***** RECORDS SHOWN

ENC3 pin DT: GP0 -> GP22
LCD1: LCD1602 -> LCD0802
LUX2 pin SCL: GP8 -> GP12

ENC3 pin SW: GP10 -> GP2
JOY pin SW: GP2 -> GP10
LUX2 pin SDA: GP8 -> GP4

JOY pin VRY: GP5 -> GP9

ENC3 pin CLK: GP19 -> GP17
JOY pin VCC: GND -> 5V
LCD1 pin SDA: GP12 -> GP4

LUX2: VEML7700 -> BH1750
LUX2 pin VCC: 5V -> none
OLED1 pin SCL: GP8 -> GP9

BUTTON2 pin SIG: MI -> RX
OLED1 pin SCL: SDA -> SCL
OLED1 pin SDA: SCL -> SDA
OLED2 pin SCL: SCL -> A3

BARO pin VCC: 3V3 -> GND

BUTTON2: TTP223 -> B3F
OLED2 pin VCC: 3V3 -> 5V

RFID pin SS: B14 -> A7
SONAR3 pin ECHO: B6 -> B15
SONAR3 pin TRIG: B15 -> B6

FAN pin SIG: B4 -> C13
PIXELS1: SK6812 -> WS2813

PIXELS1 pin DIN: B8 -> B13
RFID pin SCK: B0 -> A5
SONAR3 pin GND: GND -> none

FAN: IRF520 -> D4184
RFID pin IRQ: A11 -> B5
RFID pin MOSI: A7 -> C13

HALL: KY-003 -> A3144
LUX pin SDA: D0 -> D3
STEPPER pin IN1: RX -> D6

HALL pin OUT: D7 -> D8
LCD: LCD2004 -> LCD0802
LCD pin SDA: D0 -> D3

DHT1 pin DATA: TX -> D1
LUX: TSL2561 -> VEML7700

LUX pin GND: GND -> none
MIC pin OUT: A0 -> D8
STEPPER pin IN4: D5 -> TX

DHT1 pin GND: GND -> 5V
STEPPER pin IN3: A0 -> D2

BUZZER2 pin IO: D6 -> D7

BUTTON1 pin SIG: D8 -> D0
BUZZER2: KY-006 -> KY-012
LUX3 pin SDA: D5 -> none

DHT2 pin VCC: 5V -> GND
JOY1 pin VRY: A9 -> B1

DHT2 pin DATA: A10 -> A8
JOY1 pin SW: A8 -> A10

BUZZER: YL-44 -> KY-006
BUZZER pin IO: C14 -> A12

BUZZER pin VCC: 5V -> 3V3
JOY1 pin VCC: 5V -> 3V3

**********

Please copy the line holding "BARO pin VCC: 3V3 -> GND" and all lines after it to the end of the records, exactly, and nothing else.

**EXERCISE RESULT**
BARO pin VCC: 3V3 -> GND

BUTTON2: TTP223 -> B3F
OLED2 pin VCC: 3V3 -> 5V

RFID pin SS: B14 -> A7
SONAR3 pin ECHO: B6 -> B15
SONAR3 pin TRIG: B15 -> B6

FAN pin SIG: B4 -> C13
PIXELS1: SK6812 -> WS2813

PIXELS1 pin DIN: B8 -> B13
RFID pin SCK: B0 -> A5
SONAR3 pin GND: GND -> none

FAN: IRF520 -> D4184
RFID pin IRQ: A11 -> B5
RFID pin MOSI: A7 -> C13

HALL: KY-003 -> A3144
LUX pin SDA: D0 -> D3
STEPPER pin IN1: RX -> D6

HALL pin OUT: D7 -> D8
LCD: LCD2004 -> LCD0802
LCD pin SDA: D0 -> D3

DHT1 pin DATA: TX -> D1
LUX: TSL2561 -> VEML7700

LUX pin GND: GND -> none
MIC pin OUT: A0 -> D8
STEPPER pin IN4: D5 -> TX

DHT1 pin GND: GND -> 5V
STEPPER pin IN3: A0 -> D2

BUZZER2 pin IO: D6 -> D7

BUTTON1 pin SIG: D8 -> D0
BUZZER2: KY-006 -> KY-012
LUX3 pin SDA: D5 -> none

DHT2 pin VCC: 5V -> GND
JOY1 pin VRY: A9 -> B1

DHT2 pin DATA: A10 -> A8
JOY1 pin SW: A8 -> A10

BUZZER: YL-44 -> KY-006
BUZZER pin IO: C14 -> A12

BUZZER pin VCC: 5V -> 3V3
JOY1 pin VCC: 5V -> 3V3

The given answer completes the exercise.